Stored data entries:
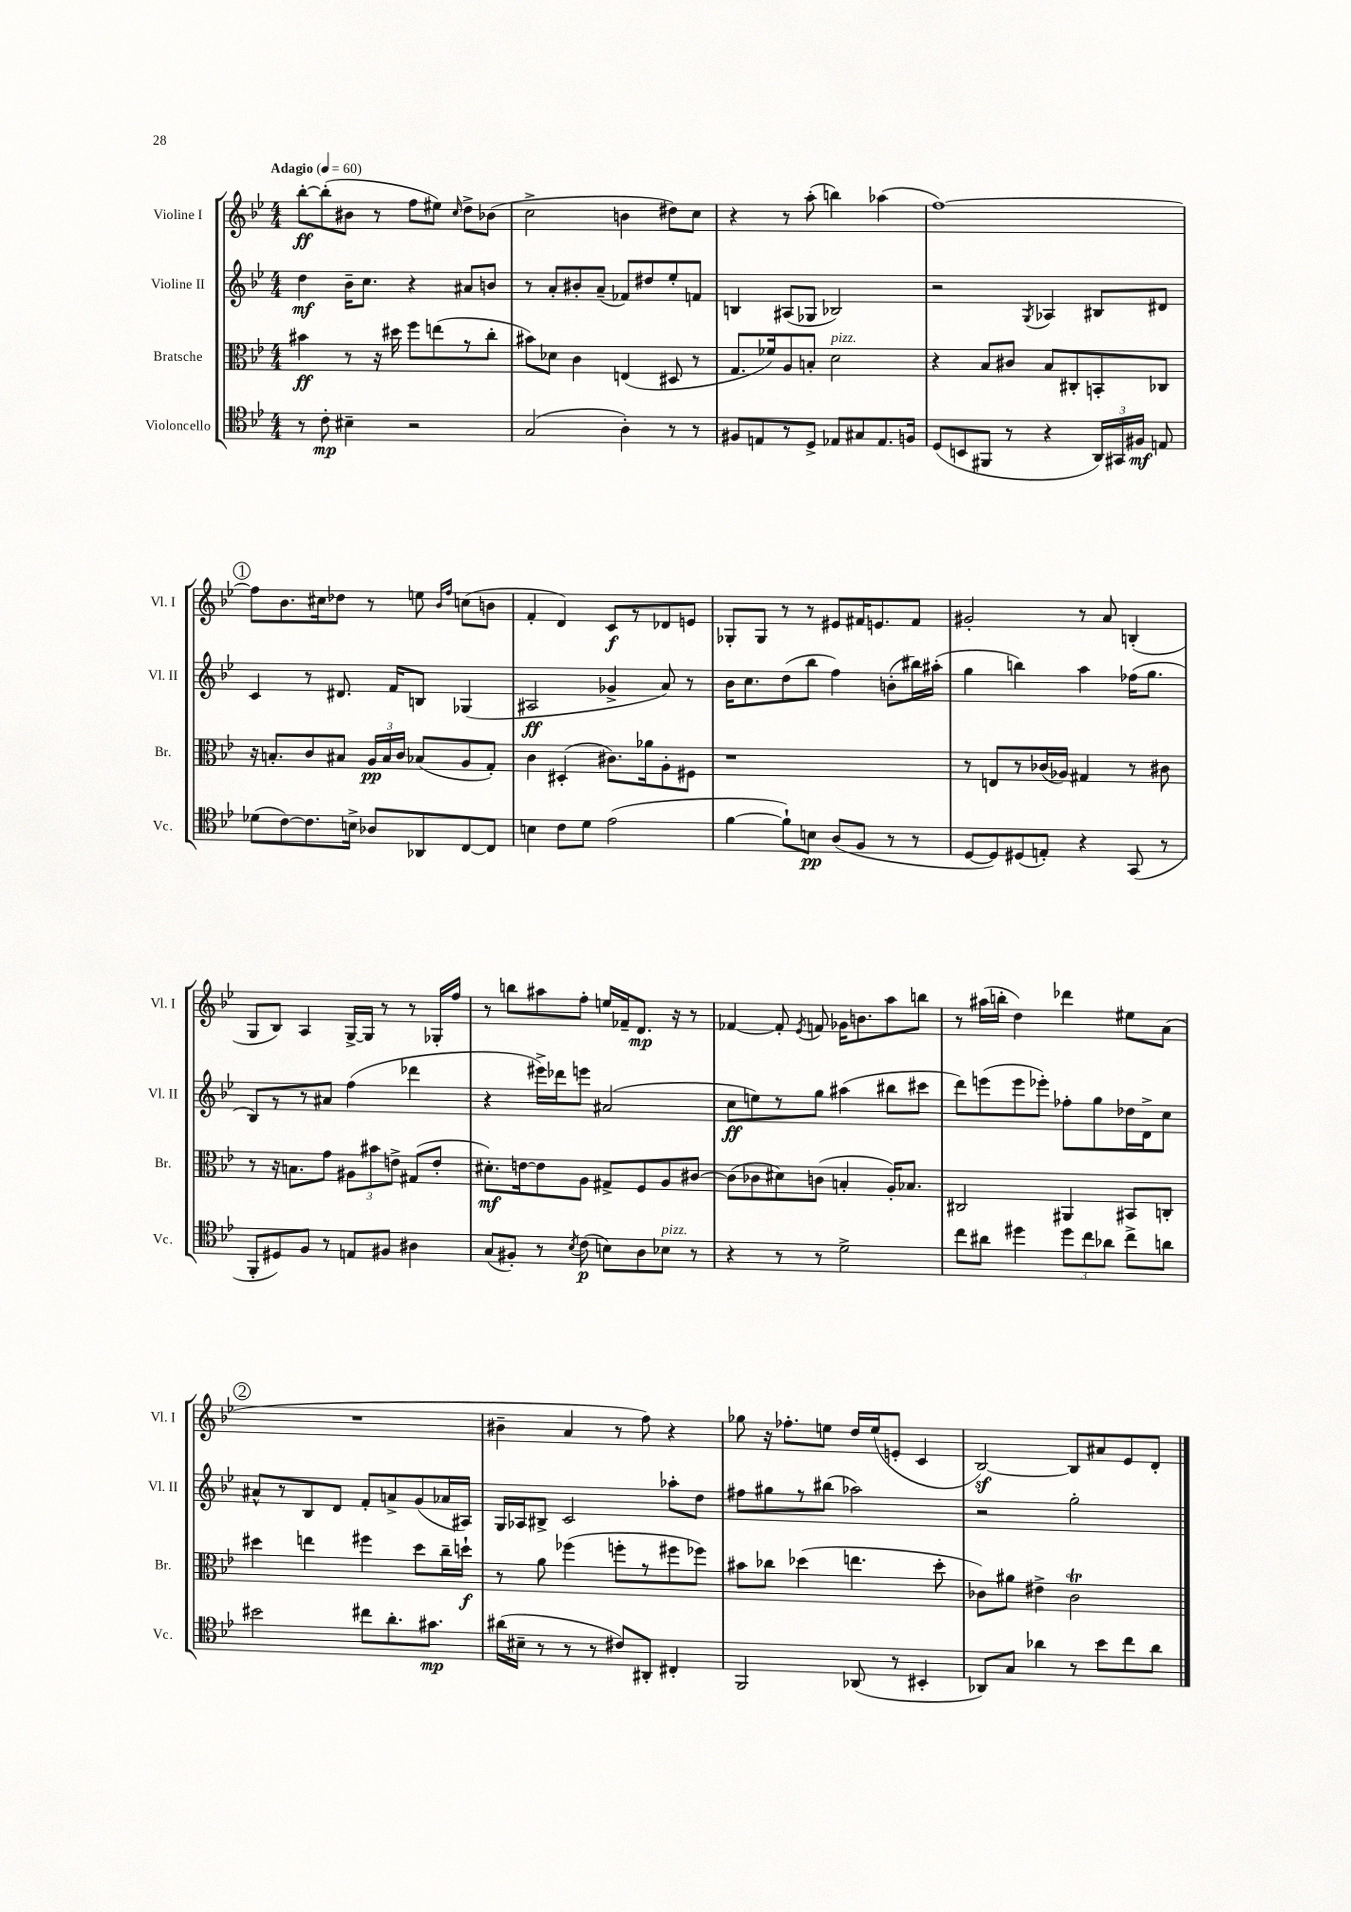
<<
\new StaffGroup <<
\new Staff = "s0" \with { instrumentName = "Violine I" shortInstrumentName = "Vl. I" } {
    \clef treble \key bes \major \numericTimeSignature \time 4/4 \tempo "Adagio" 4 = 60
    \autoBeamOff bes''8[~-.\ff bes''8-.( bis'8] r8 f''8[ eis''8]) \grace { c''16 } d''8[-> bes'8]( |
    c''2-> b'4 dis''8[) c''8] |
    r4 r8 a''8-.( b''4) aes''4( |
    f''1~) |
    \mark \markup { \circle "1" } f''8[ bes'8. cis''16 des''8] r8 e''8 \grace { bes'16[ f''16] } c''8[( b'8] |
    f'4-. d'4) c'8[\f r8 des'8 e'8] |
    ges8[-. ges8] r8 r8 eis'8[ fis'16 e'8. fis'8] |
    gis'2-. r8 a'8 b4-.( |
    g8[ bes8]) a4 g16[~-> g16] r8 r8 ges16[-. f''16] |
    r8 b''8[ ais''8 f''8]-. e''16[ fes'16-- d'8.]\mp r16 r8 |
    fes'4~ fes'8-. \acciaccatura { ees'8 } f'8 ges'16[ b'8. a''8 b''8] |
    r8 ais''16[( b''16]-. d''4) des'''4 eis''8[ a'8]( |
    \mark \markup { \circle "2" } R1 |
    bis'4-- a'4 r8 f''8) r4 |
    ges''8 r16 fes''8.[-. e''8] d''16[ e''16( e'8]-. c'4 |
    bes2~\sf) bes8[ ais'8 ees'8 d'8]-. \bar "|." |
}
\new Staff = "s1" \with { instrumentName = "Violine II" shortInstrumentName = "Vl. II" } {
    \clef treble \key bes \major \numericTimeSignature \time 4/4
    \autoBeamOff d''4\mf bes'16[-- c''8.] r4 ais'8[ b'8] |
    r8 a'8[-. bis'8-. a'8]--( fes'8[) dis''8 ees''8-. f'8] |
    b4 ais8[( ges8] bes2) |
    r2 \acciaccatura { g8 } aes4 bis8[ dis'8] |
    \mark \markup { \circle "1" } c'4 r8 dis'8. f'16[ b8] ges4( |
    ais2\ff ges'4-> a'8) r8 |
    bes'16[ c''8. d''8( bes''8] f''4) b'8[-.( bis''16) ais''16]-.( |
    g''4 b''4) a''4 fes''16[( g''8.] |
    bes8[) r8 r8 ais'8] f''4( des'''4 |
    r4 eis'''16[->) des'''16 e'''8] ais'2( |
    c''8[\ff e''8) r8 g''8] ais''4( bis''8[ cis'''8] |
    d'''8[) e'''8( e'''8 ees'''8]-.) fes''8[-. g''8 des''16 d'16-> c''8] |
    \mark \markup { \circle "2" } ais'8[-^ r8 bes8 d'8] f'8[-. a'8-> g'8( aes'16 ais16]) |
    g16[ aes16 bis8]-> c'2 aes''8[-. d''8] |
    fis''8[ gis''8 r8 bis''8]( aes''2) |
    r2 g''2-. \bar "|." |
}
\new Staff = "s2" \with { instrumentName = "Bratsche" shortInstrumentName = "Br." } {
    \clef alto \key bes \major \numericTimeSignature \time 4/4
    \autoBeamOff bis'4\ff r8 r16 dis''16 f''8[ e''8( r8 c''8]-. |
    bis'8[) des'8] c'4 e4( dis8 r8 |
    g8.[ fes'16) a8 b8]-. d'2^\markup { \italic "pizz." } |
    r4 bes8[ cis'8] bes8[ cis8-. b,8-. ces8] |
    \mark \markup { \circle "1" } r16 b8.[-. c'8 bis8] \tuplet 3/2 { a16[\pp bis16 c'16] } bes8[( a8 g8]-.) |
    c'4 dis4-.( cis'8.[) aes'16 a8-. fis8] |
    r1 |
    r8 e8[ r8 ces'16( aes16]) gis4 r8 cis'8 |
    r8 r16 b8.[ g'8] \tuplet 3/2 { ais8[ bis'8 e'8]-> } gis8[( e'8]-. |
    dis'8.[-.\mf) e'16~ e'8 a8] gis8[-> f8 a8 cis'8]~ |
    cis'8[( ces'8 dis'8) c'8]( b4-. a16[-.) bes8.] |
    cis2 ais,4 bis,8[ c8]-. |
    \mark \markup { \circle "2" } dis''4 e''4 fis''4 dis''8[ c''16-- d''16]-!\f |
    r8 a'8 fes''4( f''8[-. r8 fis''8 fes''8]) |
    bis'8[ ces''8] des''4( e''4. des''8-. |
    ces'8[) ais'8] eis'4-> ces'2\trill \bar "|." |
}
\new Staff = "s3" \with { instrumentName = "Violoncello" shortInstrumentName = "Vc." } {
    \clef tenor \key bes \major \numericTimeSignature \time 4/4
    \autoBeamOff r8 c'8-.\mp bis4-- r2 |
    g2( a4-.) r8 r8 |
    fis8[ e8 r8 d8]-> ees8[ gis8 ees8. f16] |
    d8[( b,8 fis,8] r8 r4 \tuplet 3/2 { a,16[) gis,16 fis16]\mf } e8 |
    \mark \markup { \circle "1" } des'8[( c'8~) c'8. b16]-> aes8[ aes,8 c8~ c8] |
    b4 c'8[ d'8] ees'2( |
    f'4~ f'8[-!) b8]\pp a8[( f8] r8 r8 |
    d8[~ d8) dis8( e8]-.) r4 g,8( r8 |
    f,8[-. dis8) f8] r8 e8[ fis8] ais4 |
    g8[( fis8]-.) r8 \acciaccatura { bes8 } c'8\p( b8[) a8 bes8]^\markup { \italic "pizz." } r8 |
    r4 r8 r8 d'2-> |
    c''8[ ais'8] dis''4 \tuplet 3/2 { dis''8[ c''8 aes'8] } c''8[-> a'8] |
    \mark \markup { \circle "2" } bis'2 cis''8[ a'8.-. gis'8.]\mp |
    ais'16[( bis16]-- r8 r8 r8 cis'8[) ais,8]-. cis4-. |
    f,2 aes,8( r8 bis,4-. |
    aes,8[) g8] aes'4 r8 bes'8[ c''8 aes'8] \bar "|." |
}
>>
>>
\layout { \context { \Score \remove "Bar_number_engraver" } }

**WORK TO BE COMPLETED**
Rewrite all of the data above as a numbered list, one item per line, leaving out blank lines and the pictures.

**SOLUTION TO THE PROBLEM**
1. <<
2. \new StaffGroup <<
3. \new Staff = "s0" \with { instrumentName = "Violine I" shortInstrumentName = "Vl. I" } {
4.     \clef treble \key bes \major \numericTimeSignature \time 4/4 \tempo "Adagio" 4 = 60
5.     \autoBeamOff bes''8[~-.\ff bes''8-.( bis'8] r8 f''8[ eis''8]) \grace { c''16 } d''8[-> bes'8]( |
6.     c''2-> b'4 dis''8[) c''8] |
7.     r4 r8 a''8-.( b''4) aes''4( |
8.     f''1~) |
9.     \mark \markup { \circle "1" } f''8[ bes'8. cis''16 des''8] r8 e''8 \grace { bes'16[ f''16] } c''8[( b'8] |
10.     f'4-. d'4) c'8[\f r8 des'8 e'8] |
11.     ges8[-. ges8] r8 r8 eis'8[ fis'16 e'8. fis'8] |
12.     gis'2-. r8 a'8 b4-.( |
13.     g8[ bes8]) a4 g16[~-> g16] r8 r8 ges16[-. f''16] |
14.     r8 b''8[ ais''8 f''8]-. e''16[ fes'16-- d'8.]\mp r16 r8 |
15.     fes'4~ fes'8-. \acciaccatura { ees'8 } f'8 ges'16[ b'8. a''8 b''8] |
16.     r8 ais''16[( b''16]-. d''4) des'''4 eis''8[ a'8]( |
17.     \mark \markup { \circle "2" } R1 |
18.     bis'4-- a'4 r8 f''8) r4 |
19.     ges''8 r16 fes''8.[-. e''8] d''16[ e''16( e'8]-. c'4 |
20.     bes2~\sf) bes8[ ais'8 ees'8 d'8]-. \bar "|." |
21. }
22. \new Staff = "s1" \with { instrumentName = "Violine II" shortInstrumentName = "Vl. II" } {
23.     \clef treble \key bes \major \numericTimeSignature \time 4/4
24.     \autoBeamOff d''4\mf bes'16[-- c''8.] r4 ais'8[ b'8] |
25.     r8 a'8[-. bis'8-. a'8]--( fes'8[) dis''8 ees''8-. f'8] |
26.     b4 ais8[( ges8] bes2) |
27.     r2 \acciaccatura { g8 } aes4 bis8[ dis'8] |
28.     \mark \markup { \circle "1" } c'4 r8 dis'8. f'16[ b8] ges4( |
29.     ais2\ff ges'4-> a'8) r8 |
30.     bes'16[ c''8. d''8( bes''8] f''4) b'8[-.( bis''16) ais''16]-.( |
31.     g''4 b''4) a''4 fes''16[( g''8.] |
32.     bes8[) r8 r8 ais'8] f''4( des'''4 |
33.     r4 eis'''16[->) des'''16 e'''8] ais'2( |
34.     c''8[\ff e''8) r8 g''8] ais''4( bis''8[ cis'''8] |
35.     d'''8[) e'''8( e'''8 ees'''8]-.) fes''8[-. g''8 des''16 d'16-> c''8] |
36.     \mark \markup { \circle "2" } ais'8[-^ r8 bes8 d'8] f'8[-. a'8-> g'8( aes'16 ais16]) |
37.     g16[ aes16 bis8]-> c'2 aes''8[-. d''8] |
38.     fis''8[ gis''8 r8 bis''8]( aes''2) |
39.     r2 g''2-. \bar "|." |
40. }
41. \new Staff = "s2" \with { instrumentName = "Bratsche" shortInstrumentName = "Br." } {
42.     \clef alto \key bes \major \numericTimeSignature \time 4/4
43.     \autoBeamOff bis'4\ff r8 r16 dis''16 f''8[ e''8( r8 c''8]-. |
44.     bis'8[) des'8] c'4 e4( dis8 r8 |
45.     g8.[ fes'16) a8 b8]-. d'2^\markup { \italic "pizz." } |
46.     r4 bes8[ cis'8] bes8[ cis8-. b,8-. ces8] |
47.     \mark \markup { \circle "1" } r16 b8.[-. c'8 bis8] \tuplet 3/2 { a16[\pp bis16 c'16] } bes8[( a8 g8]-.) |
48.     c'4 dis4-.( cis'8.[) aes'16 a8-. fis8] |
49.     r1 |
50.     r8 e8[ r8 ces'16( aes16]) gis4 r8 cis'8 |
51.     r8 r16 b8.[ g'8] \tuplet 3/2 { ais8[ bis'8 e'8]-> } gis8[( e'8]-. |
52.     dis'8.[-.\mf) e'16~ e'8 a8] gis8[-> f8 a8 cis'8]~ |
53.     cis'8[( ces'8 dis'8) c'8]( b4-. a16[-.) bes8.] |
54.     cis2 ais,4 bis,8[ c8]-. |
55.     \mark \markup { \circle "2" } dis''4 e''4 fis''4 dis''8[ c''16-- d''16]-!\f |
56.     r8 a'8 fes''4( f''8[-. r8 fis''8 fes''8]) |
57.     bis'8[ ces''8] des''4( e''4. des''8-. |
58.     ces'8[) ais'8] eis'4-> ces'2\trill \bar "|." |
59. }
60. \new Staff = "s3" \with { instrumentName = "Violoncello" shortInstrumentName = "Vc." } {
61.     \clef tenor \key bes \major \numericTimeSignature \time 4/4
62.     \autoBeamOff r8 c'8-.\mp bis4-- r2 |
63.     g2( a4-.) r8 r8 |
64.     fis8[ e8 r8 d8]-> ees8[ gis8 ees8. f16] |
65.     d8[( b,8 fis,8] r8 r4 \tuplet 3/2 { a,16[) gis,16 fis16]\mf } e8 |
66.     \mark \markup { \circle "1" } des'8[( c'8~) c'8. b16]-> aes8[ aes,8 c8~ c8] |
67.     b4 c'8[ d'8] ees'2( |
68.     f'4~ f'8[-!) b8]\pp a8[( f8] r8 r8 |
69.     d8[~ d8) dis8( e8]-.) r4 g,8( r8 |
70.     f,8[-. dis8) f8] r8 e8[ fis8] ais4 |
71.     g8[( fis8]-.) r8 \acciaccatura { bes8 } c'8\p( b8[) a8 bes8]^\markup { \italic "pizz." } r8 |
72.     r4 r8 r8 d'2-> |
73.     c''8[ ais'8] dis''4 \tuplet 3/2 { dis''8[ c''8 aes'8] } c''8[-> a'8] |
74.     \mark \markup { \circle "2" } bis'2 cis''8[ a'8.-. gis'8.]\mp |
75.     ais'16[( bis16]-- r8 r8 r8 cis'8[) ais,8]-. cis4-. |
76.     f,2 aes,8( r8 bis,4-. |
77.     aes,8[) g8] aes'4 r8 bes'8[ c''8 aes'8] \bar "|." |
78. }
79. >>
80. >>
81. \layout { \context { \Score \remove "Bar_number_engraver" } }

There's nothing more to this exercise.